Your reply should consist only of the lines from the one with "purple flashlight [743,146,802,223] -> none" through the end of the entries, transcribed exactly. Pictures stay out.
(EXERCISE MATERIALS Opens)
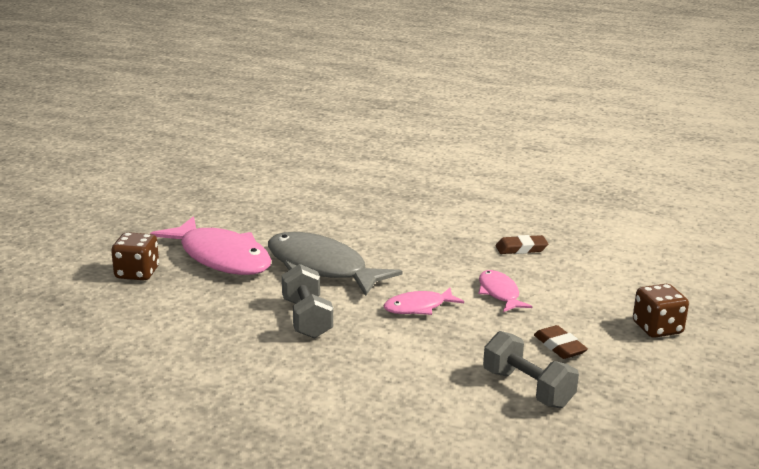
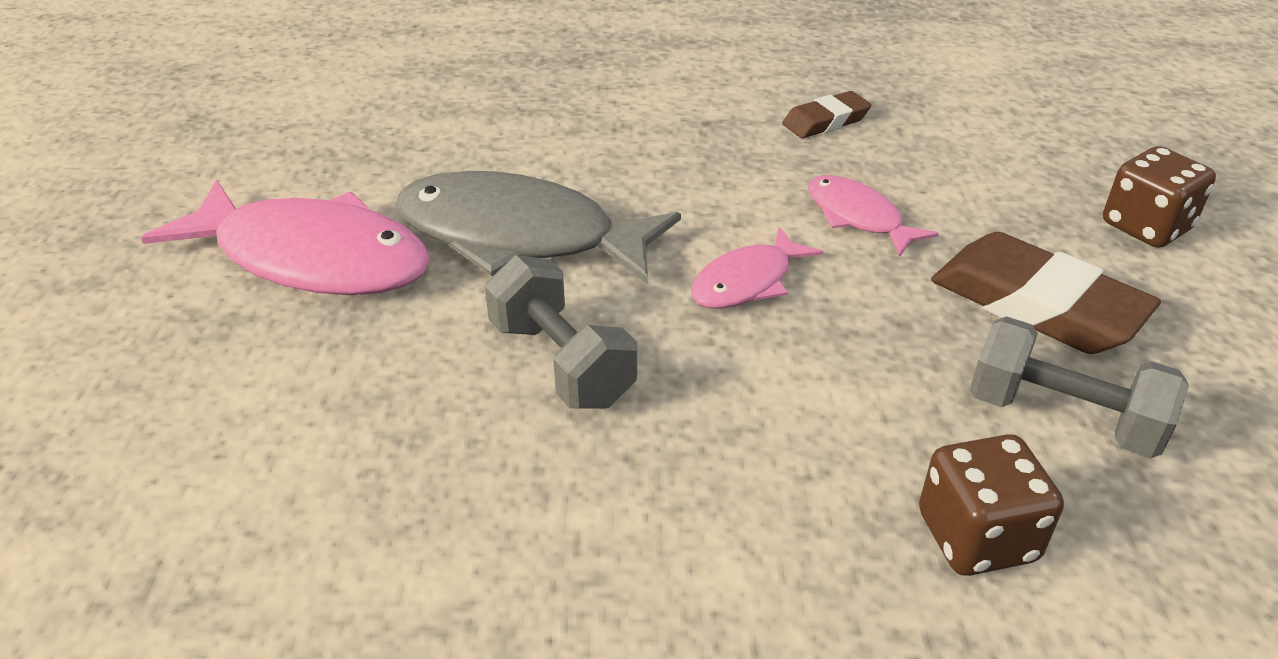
camera: 20 degrees left, 15 degrees up
brown dice [111,232,159,280] -> brown dice moved to [919,434,1064,576]
brown eraser [534,325,588,359] -> brown eraser [931,232,1161,354], size x1.84

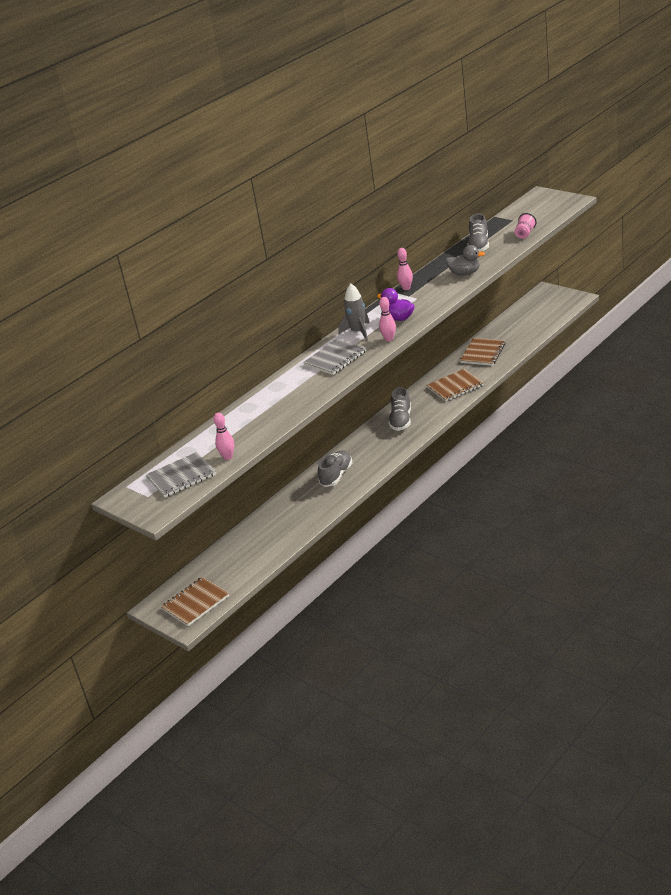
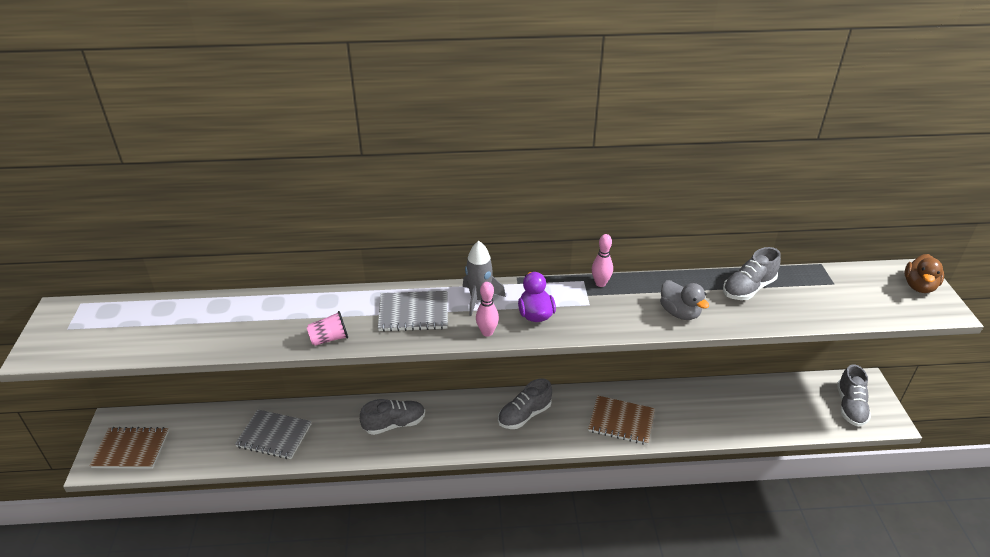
camera: 40 degrees right, 5 degrees up
grey notebook [146,452,216,498] -> grey notebook moved to [235,410,312,459]
pink bowling pin [213,413,234,460] -> none
brown notebook [460,338,505,366] -> none
pink cup [515,213,536,239] -> pink cup moved to [307,311,348,346]
none -> grey shoe [837,364,871,426]
none -> brown duck [905,254,944,293]

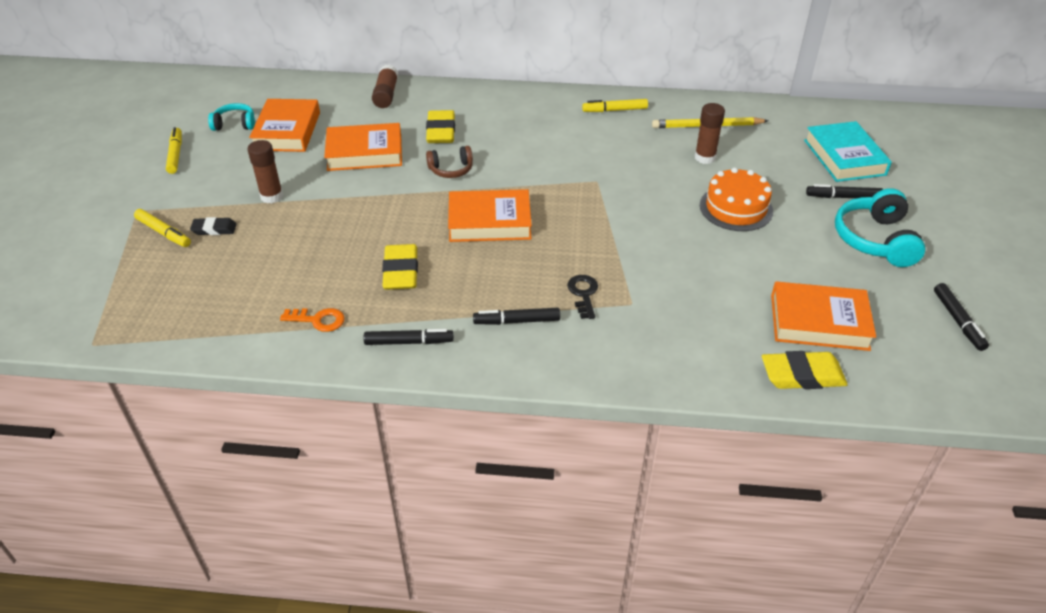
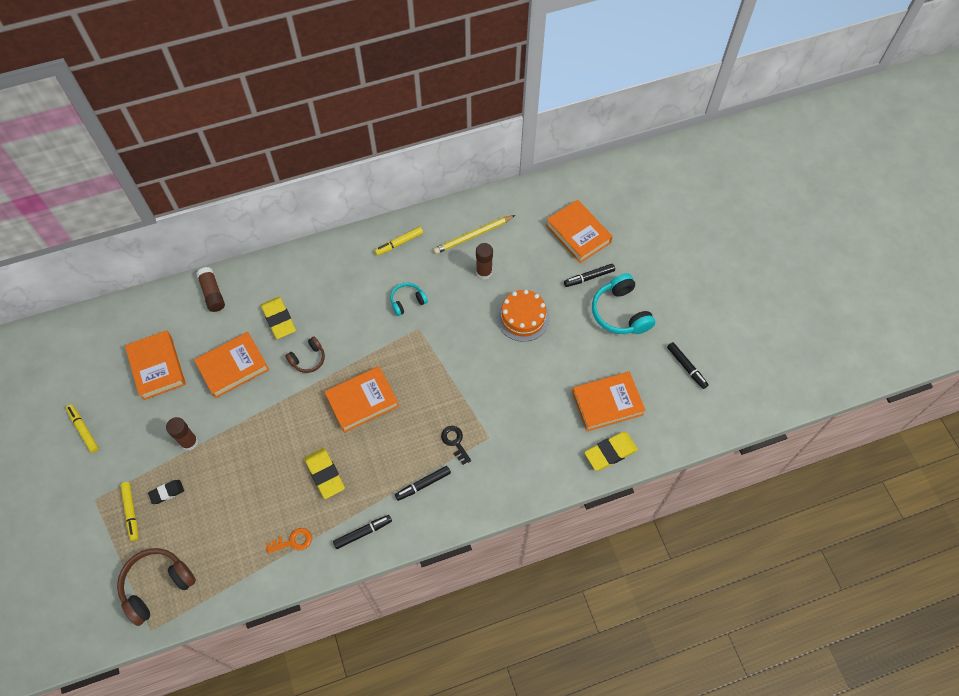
camera: 25 degrees left, 20 degrees up
yellow marker [134,209,191,247] -> yellow marker turned 60 degrees clockwise [120,482,138,541]
turquoise headphones [208,103,255,131] -> turquoise headphones moved to [390,283,428,316]
turquoise book [804,121,892,182] -> orange book [546,199,613,263]
none -> brown headphones [117,548,196,626]

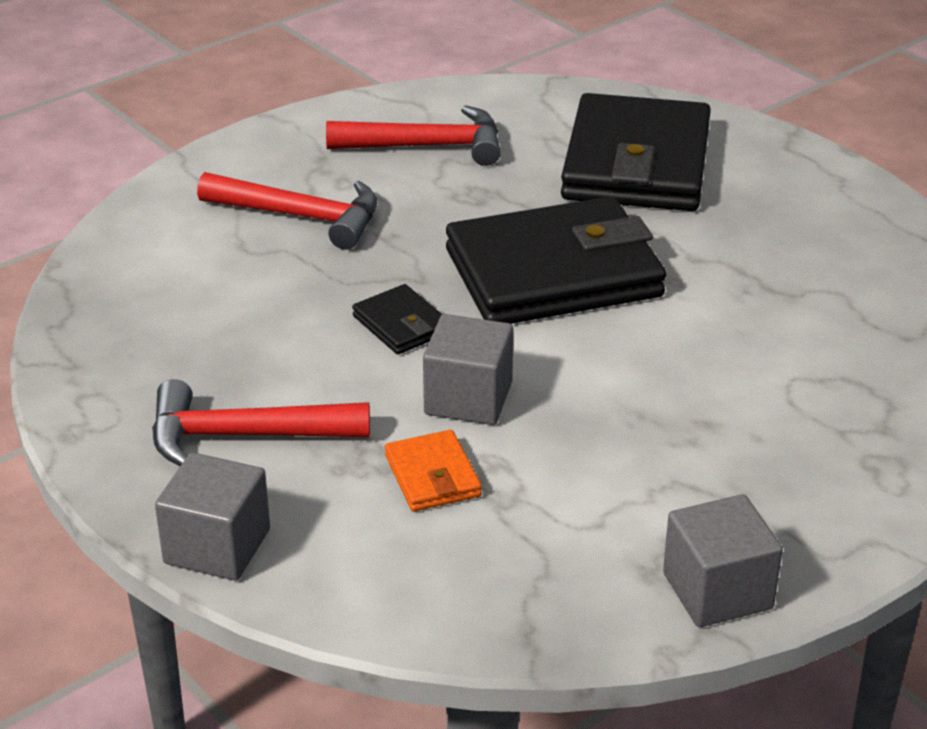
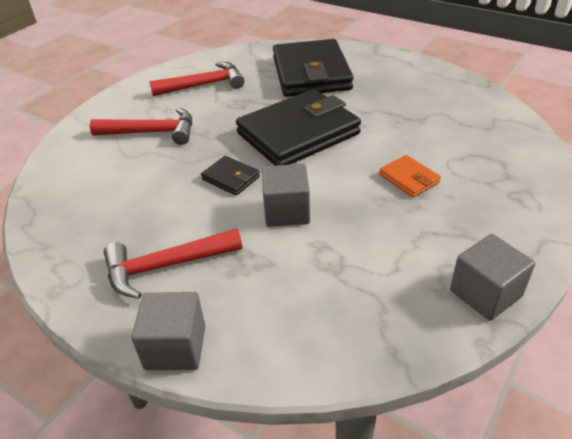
camera: 15 degrees left, 5 degrees up
orange wallet [385,430,482,511] -> orange wallet moved to [379,155,441,197]

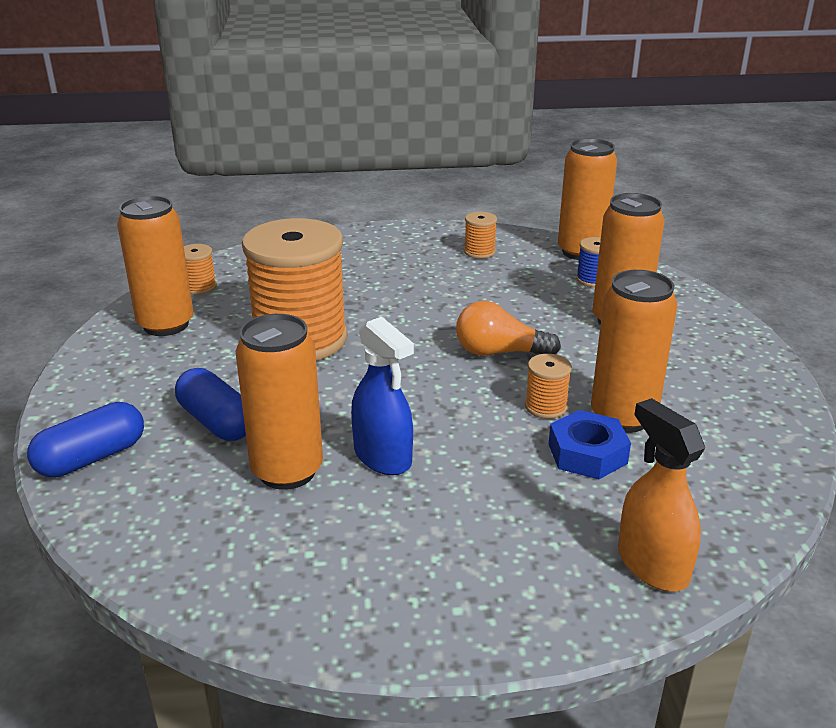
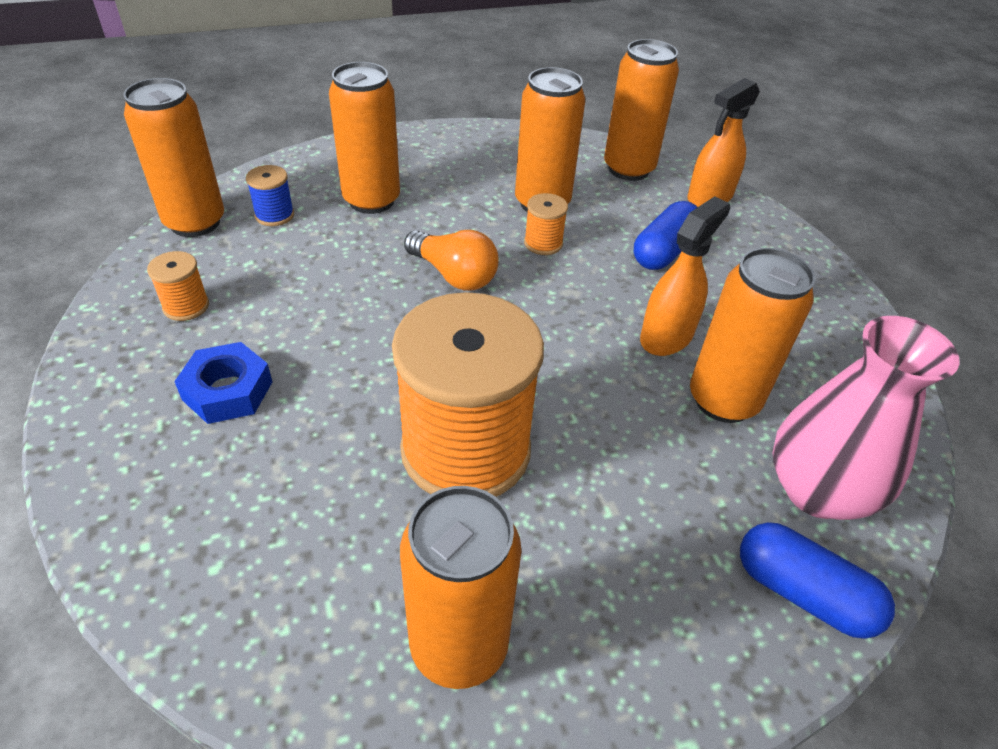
camera: 105 degrees left, 15 degrees up
blue capsule [175,368,246,441] -> blue capsule moved to [634,201,698,270]
orange spool [184,244,217,295] -> none
blue spray bottle [351,317,414,475] -> orange spray bottle [640,196,730,356]
orange light bulb [456,301,561,356] -> orange light bulb turned 45 degrees counterclockwise [404,230,499,291]
blue nut [549,410,631,479] -> blue nut moved to [174,342,272,424]
none -> orange can [604,39,679,181]
none -> pink vase [773,316,959,520]

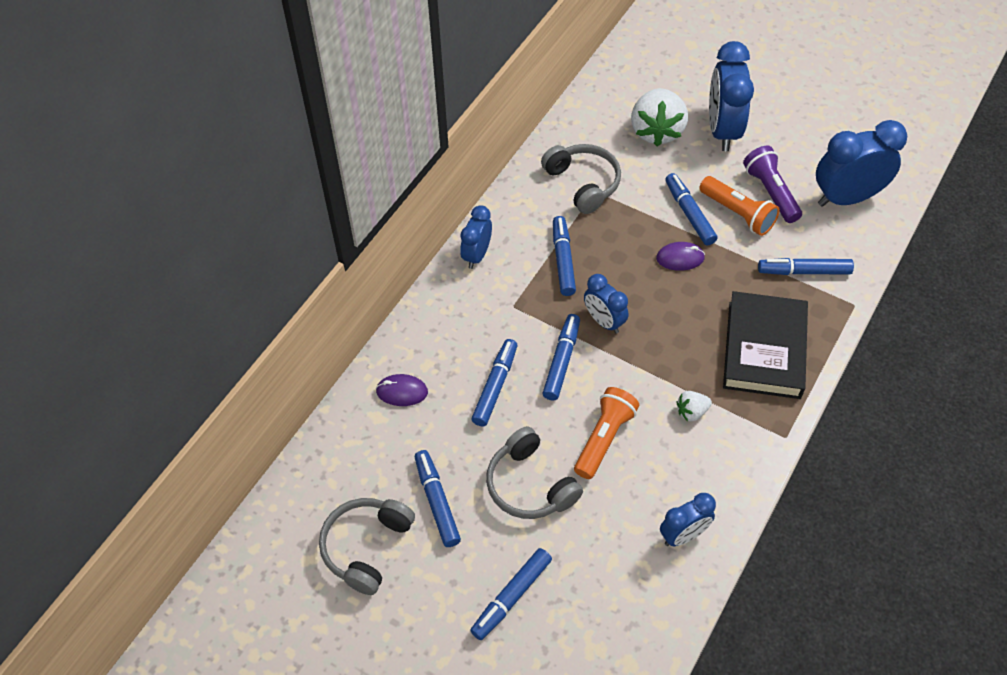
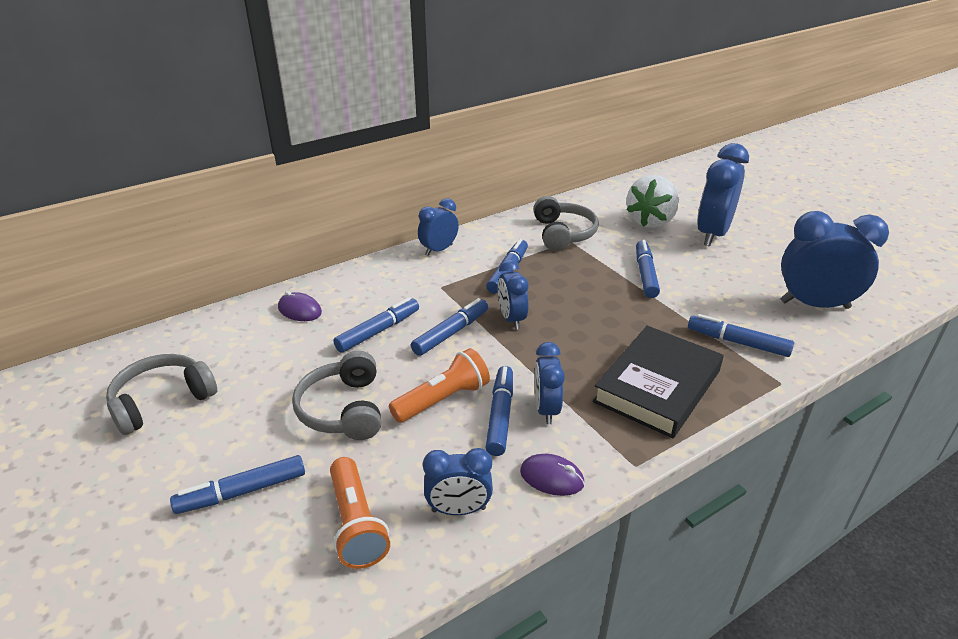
camera: 25 degrees right, 20 degrees down
blue marker [415,450,461,547] -> blue marker moved to [485,366,513,456]
purple mouse [656,242,705,271] -> purple mouse moved to [520,454,585,496]
white strawberry [676,391,712,422] -> blue clock [534,342,565,425]
orange flashlight [699,176,780,236] -> orange flashlight moved to [330,457,390,569]
purple flashlight [743,146,802,223] -> none

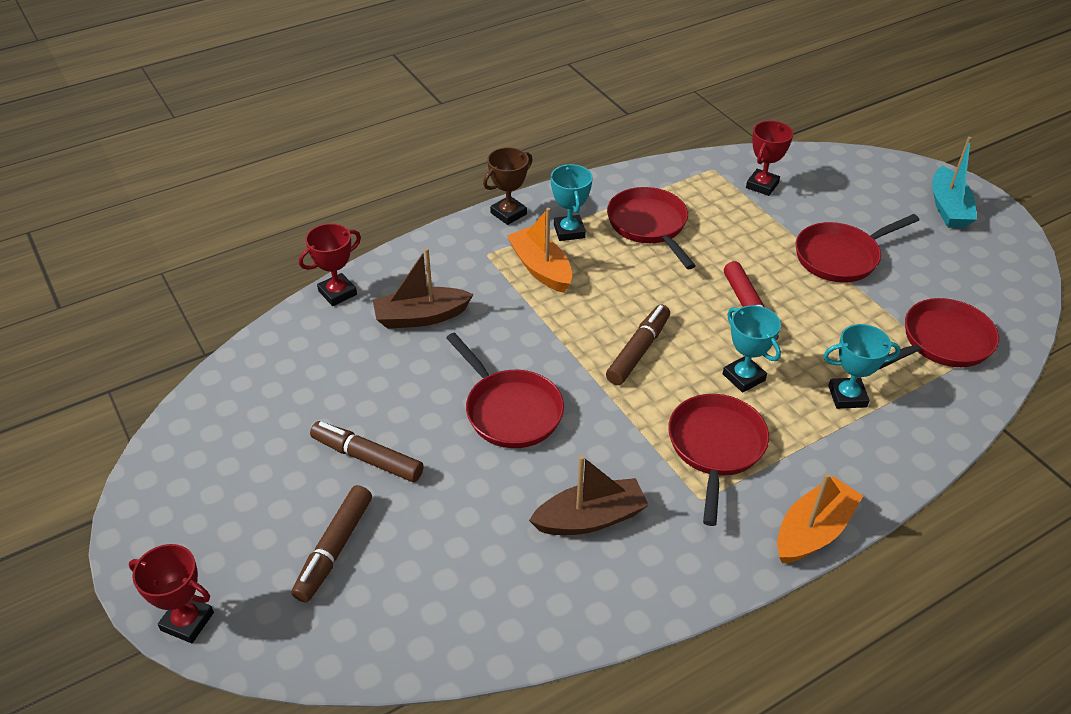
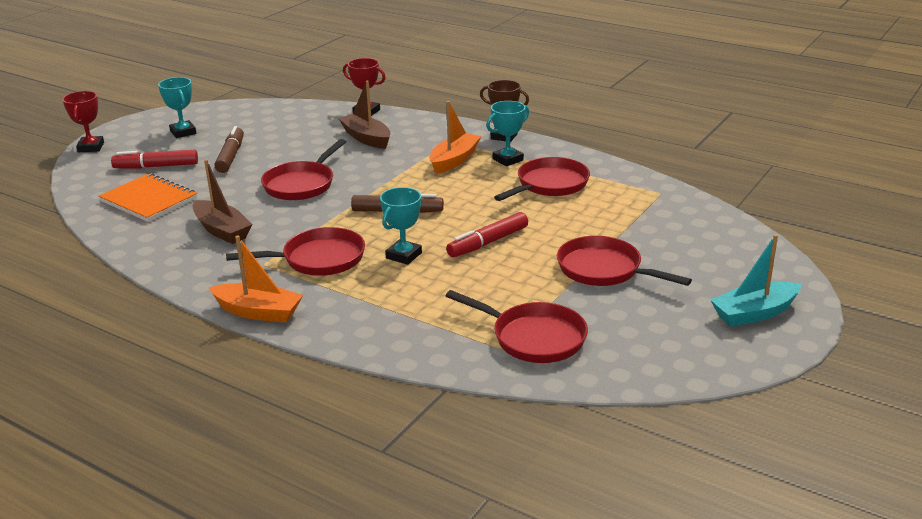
camera: 65 degrees right, 15 degrees down
brown marker [291,485,372,602] -> red marker [111,150,198,169]
red trophy [746,121,793,196] -> none
turquoise trophy [823,324,901,409] -> turquoise trophy moved to [158,77,196,138]
none -> orange notebook [99,173,197,222]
(EXERCISE MATERIALS Closes)
_SOLUTION:_
purple flashlight [743,146,802,223] -> none

camera: 65 degrees right, 15 degrees down
brown marker [291,485,372,602] -> red marker [111,150,198,169]
red trophy [746,121,793,196] -> none
turquoise trophy [823,324,901,409] -> turquoise trophy moved to [158,77,196,138]
none -> orange notebook [99,173,197,222]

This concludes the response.